Dataset rows:

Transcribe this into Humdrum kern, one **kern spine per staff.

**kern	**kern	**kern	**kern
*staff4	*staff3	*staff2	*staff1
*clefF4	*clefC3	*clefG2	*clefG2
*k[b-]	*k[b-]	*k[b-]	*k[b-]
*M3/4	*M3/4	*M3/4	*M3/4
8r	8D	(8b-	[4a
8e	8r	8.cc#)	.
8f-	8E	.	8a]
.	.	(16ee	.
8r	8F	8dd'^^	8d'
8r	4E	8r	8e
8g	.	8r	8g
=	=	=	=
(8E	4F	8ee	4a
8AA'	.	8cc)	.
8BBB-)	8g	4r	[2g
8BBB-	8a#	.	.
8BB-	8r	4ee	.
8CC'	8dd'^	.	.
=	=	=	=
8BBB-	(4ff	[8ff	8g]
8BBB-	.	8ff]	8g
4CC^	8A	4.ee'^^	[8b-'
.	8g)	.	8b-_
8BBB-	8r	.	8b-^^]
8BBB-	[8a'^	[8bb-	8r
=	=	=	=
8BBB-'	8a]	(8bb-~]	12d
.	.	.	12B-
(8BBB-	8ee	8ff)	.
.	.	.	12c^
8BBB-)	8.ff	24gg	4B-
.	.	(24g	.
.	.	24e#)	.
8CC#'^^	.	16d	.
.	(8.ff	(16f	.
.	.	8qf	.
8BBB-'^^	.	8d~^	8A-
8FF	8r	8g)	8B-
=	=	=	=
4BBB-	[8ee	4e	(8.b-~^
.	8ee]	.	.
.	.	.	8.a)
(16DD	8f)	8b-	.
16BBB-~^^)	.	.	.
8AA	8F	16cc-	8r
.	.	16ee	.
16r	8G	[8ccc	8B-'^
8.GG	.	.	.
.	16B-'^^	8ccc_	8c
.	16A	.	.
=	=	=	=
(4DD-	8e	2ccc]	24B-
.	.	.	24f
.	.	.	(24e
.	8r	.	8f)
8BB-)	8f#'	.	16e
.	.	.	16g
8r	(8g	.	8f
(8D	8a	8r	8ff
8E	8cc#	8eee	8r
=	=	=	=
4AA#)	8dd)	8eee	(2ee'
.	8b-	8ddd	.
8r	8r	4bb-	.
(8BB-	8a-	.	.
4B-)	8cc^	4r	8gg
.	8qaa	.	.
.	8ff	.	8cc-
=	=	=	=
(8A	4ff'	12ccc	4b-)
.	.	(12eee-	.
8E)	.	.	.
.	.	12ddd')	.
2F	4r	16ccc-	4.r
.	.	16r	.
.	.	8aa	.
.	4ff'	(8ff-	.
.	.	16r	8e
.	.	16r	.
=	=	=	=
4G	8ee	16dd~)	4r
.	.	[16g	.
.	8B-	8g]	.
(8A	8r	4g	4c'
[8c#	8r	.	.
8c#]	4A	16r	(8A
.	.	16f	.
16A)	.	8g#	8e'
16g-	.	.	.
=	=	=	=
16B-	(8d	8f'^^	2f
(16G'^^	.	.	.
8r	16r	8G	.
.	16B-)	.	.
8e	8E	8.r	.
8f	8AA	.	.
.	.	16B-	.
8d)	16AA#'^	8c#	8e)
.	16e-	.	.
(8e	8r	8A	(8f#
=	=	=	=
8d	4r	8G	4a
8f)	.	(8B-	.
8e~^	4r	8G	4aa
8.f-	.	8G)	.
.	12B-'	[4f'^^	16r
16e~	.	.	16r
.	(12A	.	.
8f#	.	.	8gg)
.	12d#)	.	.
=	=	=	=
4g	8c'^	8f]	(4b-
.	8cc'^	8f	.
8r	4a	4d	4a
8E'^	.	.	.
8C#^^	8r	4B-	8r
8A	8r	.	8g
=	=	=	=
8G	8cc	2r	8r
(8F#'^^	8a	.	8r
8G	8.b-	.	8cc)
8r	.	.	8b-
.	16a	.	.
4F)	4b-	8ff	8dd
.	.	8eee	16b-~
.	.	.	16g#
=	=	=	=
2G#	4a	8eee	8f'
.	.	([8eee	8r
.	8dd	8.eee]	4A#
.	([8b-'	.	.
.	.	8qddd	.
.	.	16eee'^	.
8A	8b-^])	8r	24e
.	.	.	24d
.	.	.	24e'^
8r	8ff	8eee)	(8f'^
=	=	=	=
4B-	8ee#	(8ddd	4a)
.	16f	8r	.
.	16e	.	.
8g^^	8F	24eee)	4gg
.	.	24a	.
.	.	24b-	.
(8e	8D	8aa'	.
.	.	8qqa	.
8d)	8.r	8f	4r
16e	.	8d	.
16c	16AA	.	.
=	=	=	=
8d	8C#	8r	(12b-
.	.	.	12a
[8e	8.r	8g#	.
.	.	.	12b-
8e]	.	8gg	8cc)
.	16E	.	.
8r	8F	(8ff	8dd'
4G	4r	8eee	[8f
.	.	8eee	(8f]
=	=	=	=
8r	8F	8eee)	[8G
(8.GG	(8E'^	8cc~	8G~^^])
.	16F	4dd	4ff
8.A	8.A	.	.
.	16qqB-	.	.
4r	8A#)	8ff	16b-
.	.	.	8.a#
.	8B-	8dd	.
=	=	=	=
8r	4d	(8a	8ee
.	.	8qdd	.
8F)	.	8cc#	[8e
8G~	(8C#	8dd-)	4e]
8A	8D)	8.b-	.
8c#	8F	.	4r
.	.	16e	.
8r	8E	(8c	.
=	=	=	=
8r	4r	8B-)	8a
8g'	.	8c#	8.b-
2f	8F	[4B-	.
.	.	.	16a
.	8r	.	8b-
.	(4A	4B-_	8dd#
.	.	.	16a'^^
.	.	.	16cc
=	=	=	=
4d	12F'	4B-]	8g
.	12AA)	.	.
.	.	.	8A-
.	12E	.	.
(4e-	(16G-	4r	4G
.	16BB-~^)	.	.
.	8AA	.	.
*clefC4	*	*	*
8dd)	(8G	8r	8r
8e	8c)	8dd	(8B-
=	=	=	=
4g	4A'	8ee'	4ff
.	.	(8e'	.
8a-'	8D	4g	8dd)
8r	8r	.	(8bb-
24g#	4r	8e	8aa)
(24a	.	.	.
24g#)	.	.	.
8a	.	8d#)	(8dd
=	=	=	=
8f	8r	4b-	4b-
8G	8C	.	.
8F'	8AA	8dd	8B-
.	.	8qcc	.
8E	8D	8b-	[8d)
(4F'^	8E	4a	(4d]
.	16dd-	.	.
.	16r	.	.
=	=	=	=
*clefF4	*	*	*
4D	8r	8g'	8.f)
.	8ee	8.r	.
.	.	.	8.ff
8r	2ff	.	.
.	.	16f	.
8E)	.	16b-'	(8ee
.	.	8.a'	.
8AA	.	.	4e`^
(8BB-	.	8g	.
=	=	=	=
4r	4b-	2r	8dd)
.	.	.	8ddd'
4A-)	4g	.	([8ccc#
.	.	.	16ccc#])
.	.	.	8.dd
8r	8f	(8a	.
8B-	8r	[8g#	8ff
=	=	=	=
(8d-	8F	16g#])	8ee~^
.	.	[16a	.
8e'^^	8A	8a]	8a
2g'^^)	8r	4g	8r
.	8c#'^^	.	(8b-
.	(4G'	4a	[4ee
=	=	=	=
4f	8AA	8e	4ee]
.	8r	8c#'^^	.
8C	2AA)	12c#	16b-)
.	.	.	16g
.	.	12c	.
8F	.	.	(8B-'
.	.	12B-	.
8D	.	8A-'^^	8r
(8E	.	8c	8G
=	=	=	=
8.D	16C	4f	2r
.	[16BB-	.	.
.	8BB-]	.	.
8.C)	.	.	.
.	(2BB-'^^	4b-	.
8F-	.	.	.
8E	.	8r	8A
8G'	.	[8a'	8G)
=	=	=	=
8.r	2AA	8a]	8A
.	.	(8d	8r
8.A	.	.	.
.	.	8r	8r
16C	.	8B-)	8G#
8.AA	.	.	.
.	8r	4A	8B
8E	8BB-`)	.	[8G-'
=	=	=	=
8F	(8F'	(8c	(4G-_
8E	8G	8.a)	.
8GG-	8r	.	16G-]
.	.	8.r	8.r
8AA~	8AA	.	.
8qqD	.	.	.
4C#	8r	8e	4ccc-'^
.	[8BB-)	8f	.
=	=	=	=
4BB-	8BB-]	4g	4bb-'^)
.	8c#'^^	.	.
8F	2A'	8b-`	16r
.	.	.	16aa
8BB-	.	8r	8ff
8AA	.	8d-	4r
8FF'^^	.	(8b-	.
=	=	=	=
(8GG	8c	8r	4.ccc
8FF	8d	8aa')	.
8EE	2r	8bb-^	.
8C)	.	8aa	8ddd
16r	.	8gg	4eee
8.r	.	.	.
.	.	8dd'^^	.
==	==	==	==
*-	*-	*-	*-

- GOAL OF THE EXERCISE: Report every line above that contains the string "kern". Copy each of those lines in full.

- ANSWER TO THIS PROBLEM:
Transcribe this into Humdrum kern, one **kern spine per staff.
**kern	**kern	**kern	**kern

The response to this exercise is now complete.